___ Supplied records ___

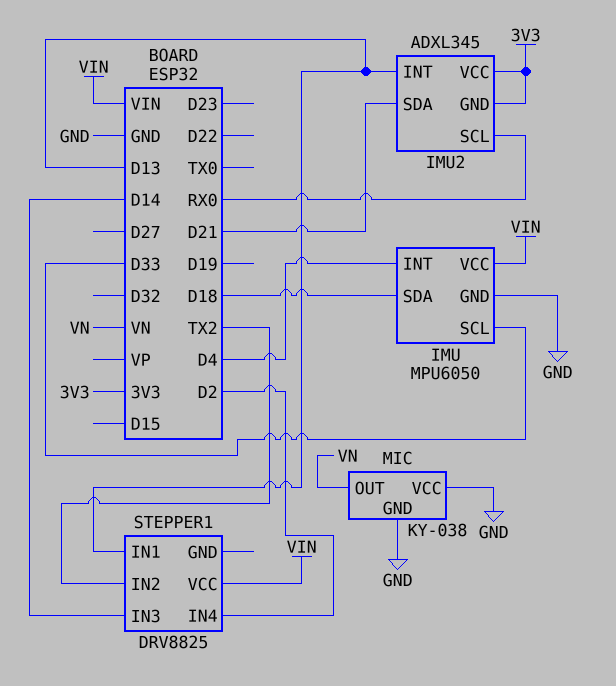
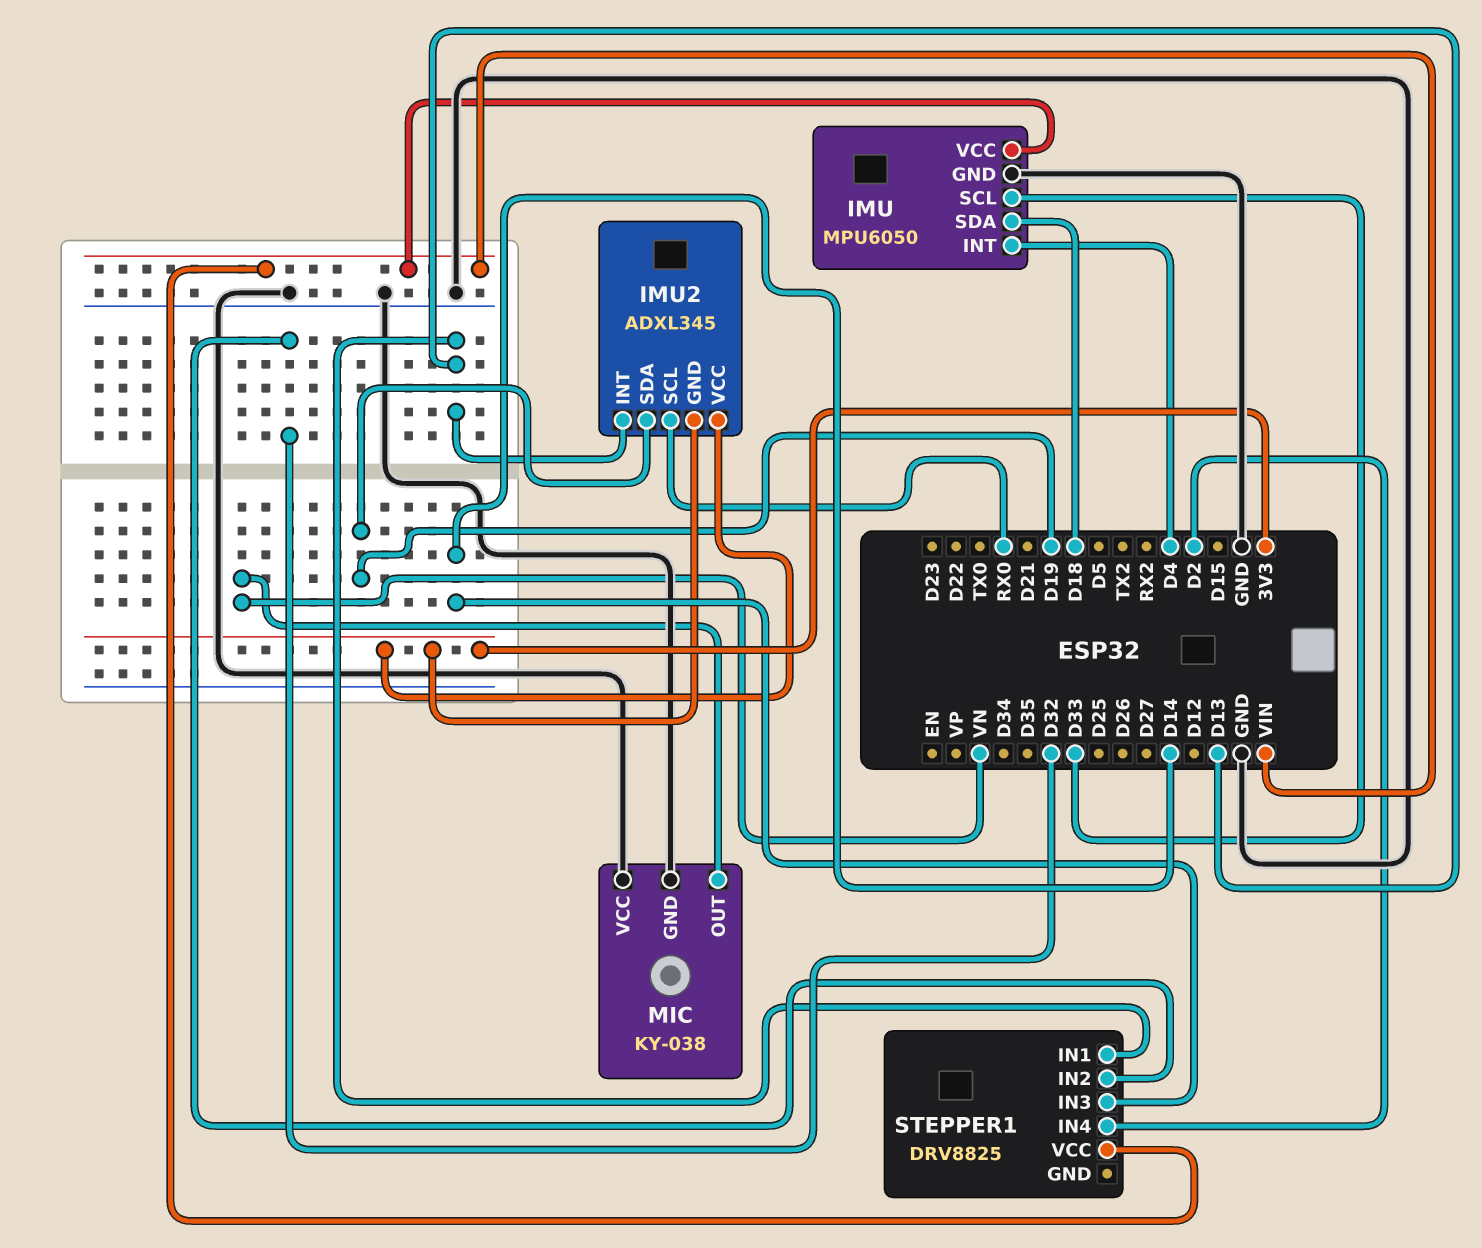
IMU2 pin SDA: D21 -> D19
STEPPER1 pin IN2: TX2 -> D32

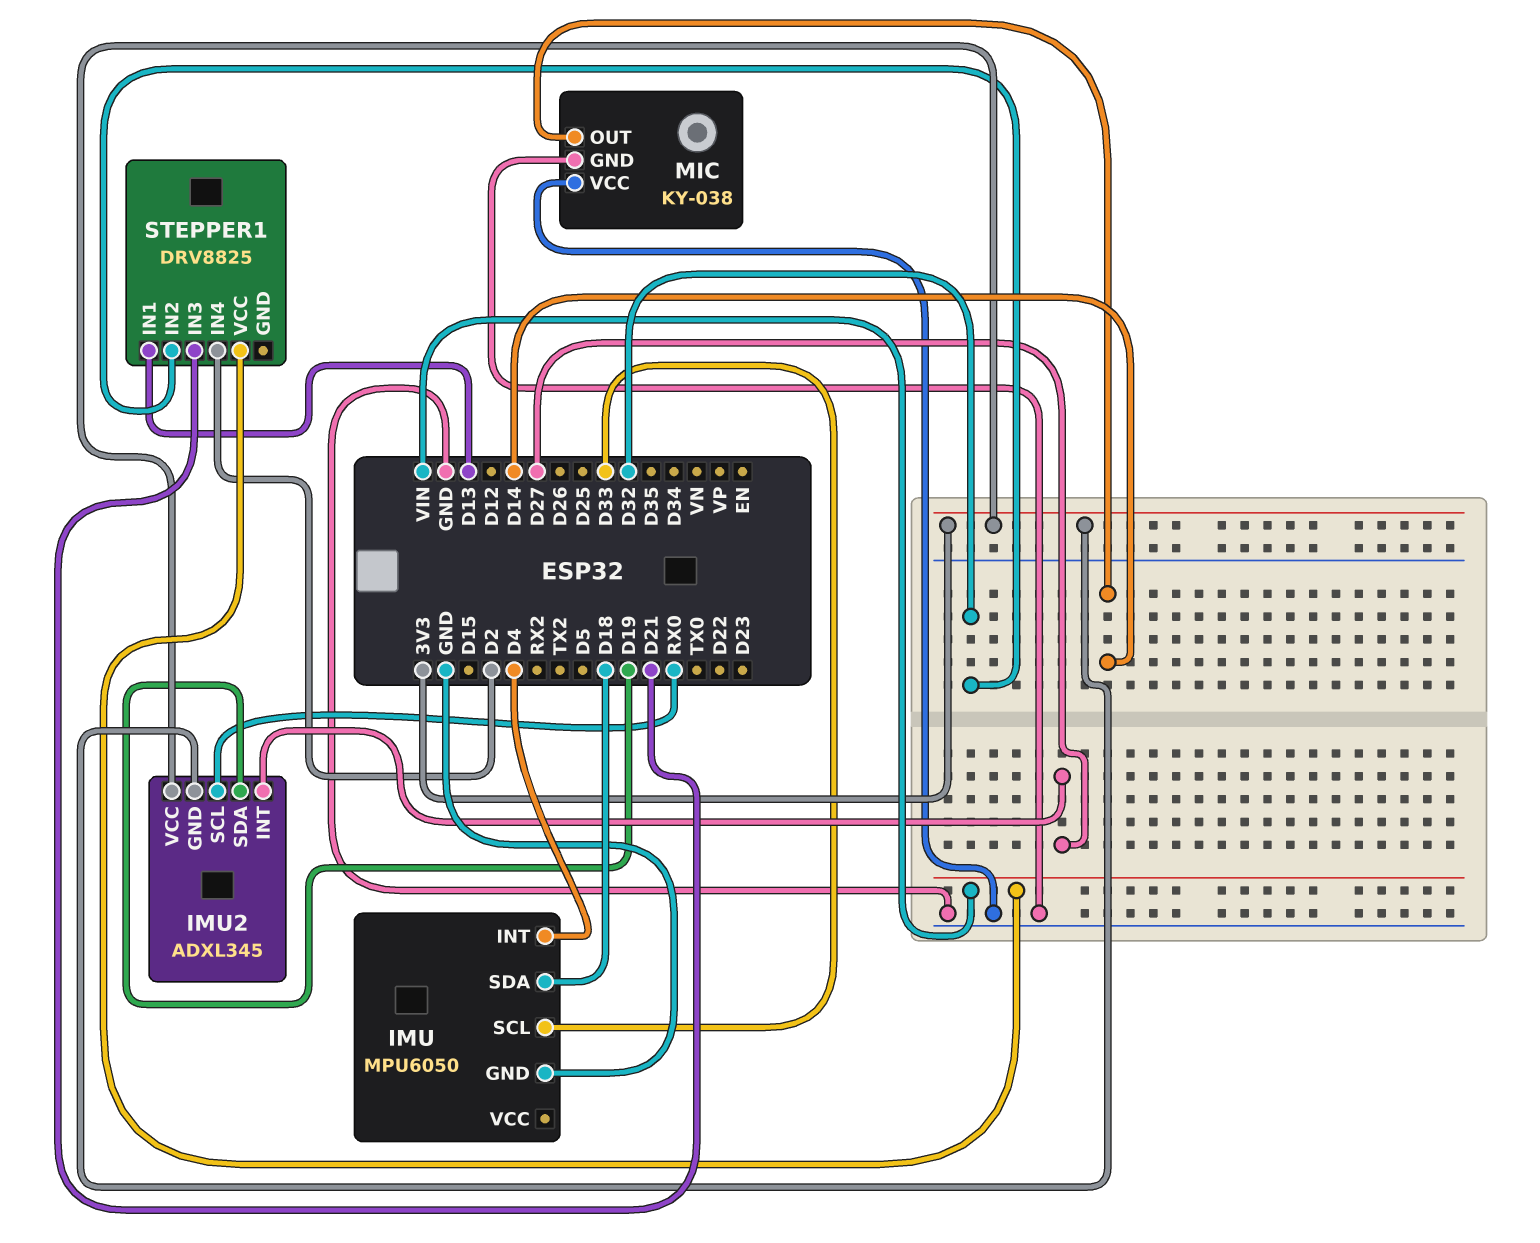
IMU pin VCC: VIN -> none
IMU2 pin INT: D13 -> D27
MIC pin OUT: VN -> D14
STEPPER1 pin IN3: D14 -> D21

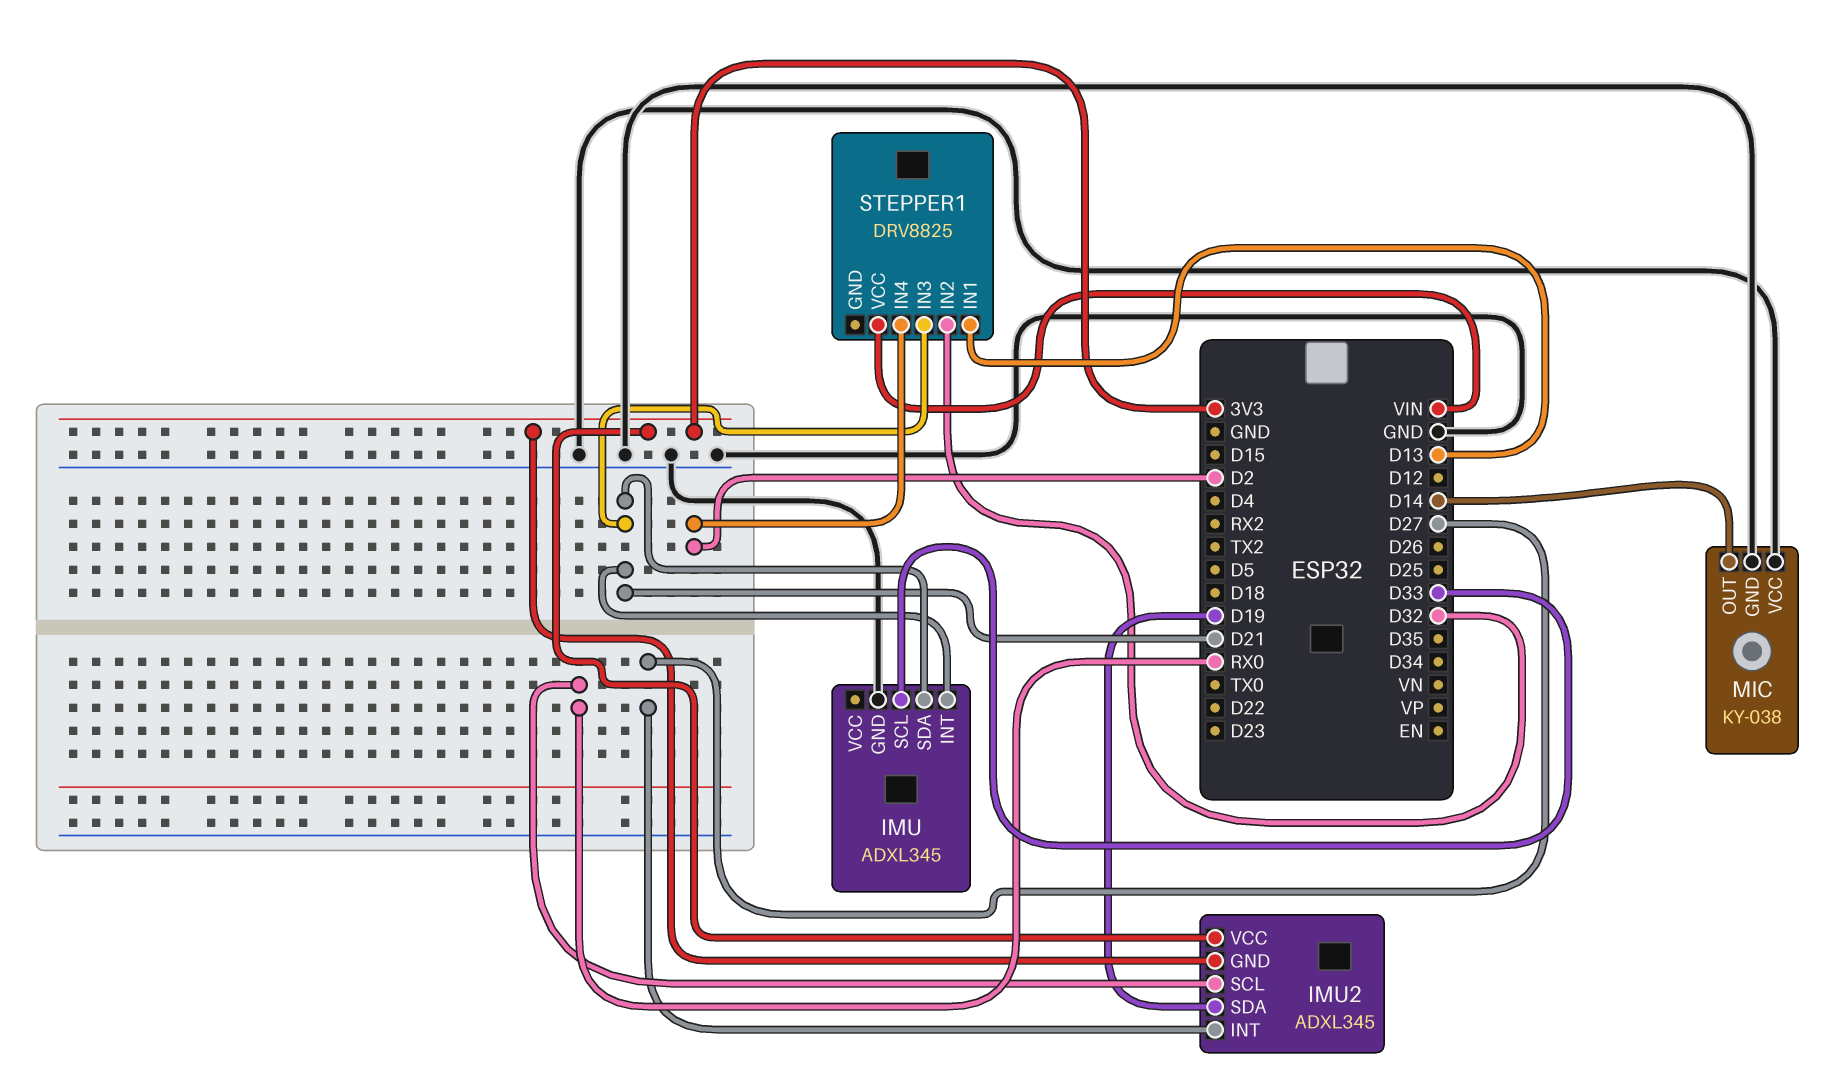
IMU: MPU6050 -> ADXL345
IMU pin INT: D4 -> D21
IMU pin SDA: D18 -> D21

___

An answer that restates all the entries exactly and drops the images is what is needed.

**Solution:**
IMU2 pin SDA: D21 -> D19
STEPPER1 pin IN2: TX2 -> D32

IMU pin VCC: VIN -> none
IMU2 pin INT: D13 -> D27
MIC pin OUT: VN -> D14
STEPPER1 pin IN3: D14 -> D21

IMU: MPU6050 -> ADXL345
IMU pin INT: D4 -> D21
IMU pin SDA: D18 -> D21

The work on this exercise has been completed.